- _EXERCISE REQUIREMENTS_: Go through the lines below, tally those that include the word "BUTTON", and give only the tally.

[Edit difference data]
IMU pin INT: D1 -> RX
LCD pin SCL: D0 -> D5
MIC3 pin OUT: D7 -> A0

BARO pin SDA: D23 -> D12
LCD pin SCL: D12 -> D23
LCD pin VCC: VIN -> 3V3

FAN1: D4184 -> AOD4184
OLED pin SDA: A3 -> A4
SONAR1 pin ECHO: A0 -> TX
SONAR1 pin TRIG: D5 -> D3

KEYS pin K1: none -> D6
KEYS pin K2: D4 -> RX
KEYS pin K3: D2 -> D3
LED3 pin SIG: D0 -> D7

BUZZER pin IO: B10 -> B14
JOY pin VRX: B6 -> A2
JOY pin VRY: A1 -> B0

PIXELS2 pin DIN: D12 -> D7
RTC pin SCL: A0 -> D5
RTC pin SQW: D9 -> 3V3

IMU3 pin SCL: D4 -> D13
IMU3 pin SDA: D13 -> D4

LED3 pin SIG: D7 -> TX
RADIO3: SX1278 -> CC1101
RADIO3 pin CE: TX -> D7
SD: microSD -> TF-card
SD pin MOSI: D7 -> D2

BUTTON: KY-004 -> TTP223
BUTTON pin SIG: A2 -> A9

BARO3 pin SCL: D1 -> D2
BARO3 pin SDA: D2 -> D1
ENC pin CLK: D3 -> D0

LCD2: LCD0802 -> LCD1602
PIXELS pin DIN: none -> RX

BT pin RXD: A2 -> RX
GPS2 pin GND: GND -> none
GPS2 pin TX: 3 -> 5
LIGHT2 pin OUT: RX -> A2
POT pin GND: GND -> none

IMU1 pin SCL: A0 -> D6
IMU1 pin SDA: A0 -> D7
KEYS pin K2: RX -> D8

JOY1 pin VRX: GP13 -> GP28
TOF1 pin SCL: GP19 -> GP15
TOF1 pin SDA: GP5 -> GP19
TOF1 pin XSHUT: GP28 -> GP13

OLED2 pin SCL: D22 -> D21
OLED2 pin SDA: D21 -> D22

- _RESPONSE TO THE TASK_: 2